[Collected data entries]
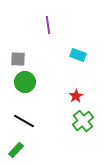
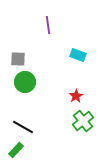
black line: moved 1 px left, 6 px down
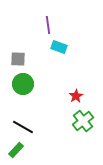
cyan rectangle: moved 19 px left, 8 px up
green circle: moved 2 px left, 2 px down
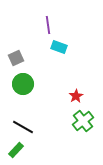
gray square: moved 2 px left, 1 px up; rotated 28 degrees counterclockwise
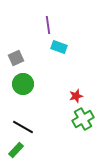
red star: rotated 16 degrees clockwise
green cross: moved 2 px up; rotated 10 degrees clockwise
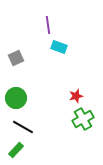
green circle: moved 7 px left, 14 px down
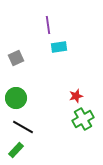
cyan rectangle: rotated 28 degrees counterclockwise
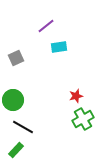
purple line: moved 2 px left, 1 px down; rotated 60 degrees clockwise
green circle: moved 3 px left, 2 px down
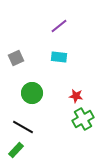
purple line: moved 13 px right
cyan rectangle: moved 10 px down; rotated 14 degrees clockwise
red star: rotated 24 degrees clockwise
green circle: moved 19 px right, 7 px up
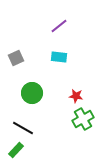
black line: moved 1 px down
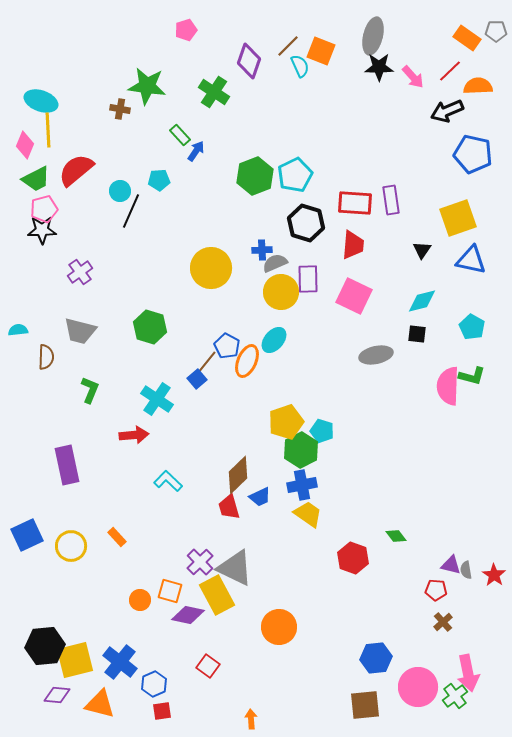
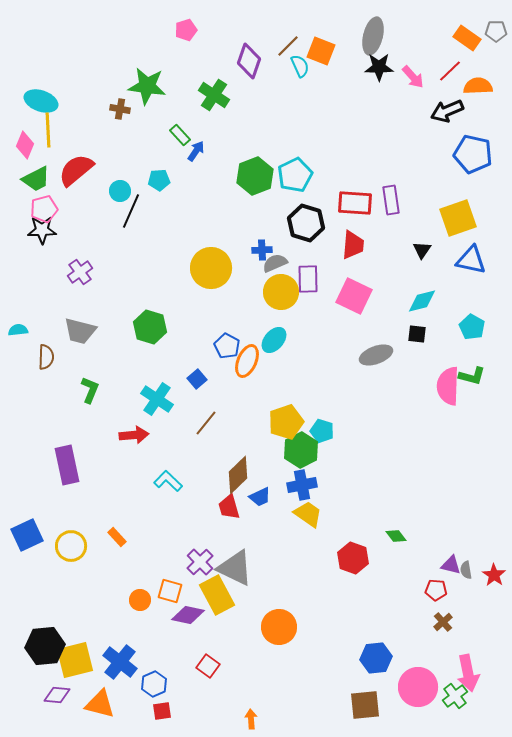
green cross at (214, 92): moved 3 px down
gray ellipse at (376, 355): rotated 8 degrees counterclockwise
brown line at (206, 363): moved 60 px down
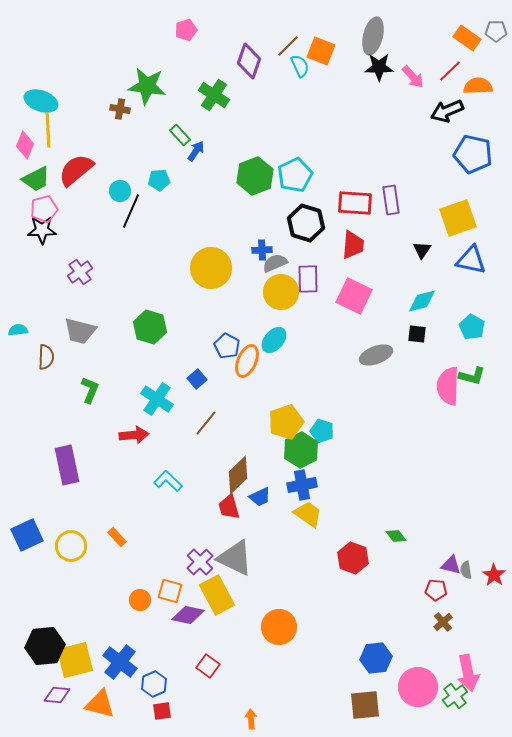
gray triangle at (235, 568): moved 10 px up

■ Task description
Pull out, word for word, the part of the listing that opens with the line containing "red star: rotated 16 degrees clockwise" and closes with the line containing "green circle: moved 3 px left, 2 px down", both lines included. Leave the pictures out of your answer.

■ Task answer
red star: rotated 16 degrees clockwise
green cross: moved 2 px up; rotated 10 degrees clockwise
green circle: moved 7 px left, 14 px down
cyan rectangle: rotated 28 degrees counterclockwise
purple line: moved 2 px left, 1 px down; rotated 60 degrees clockwise
green circle: moved 3 px left, 2 px down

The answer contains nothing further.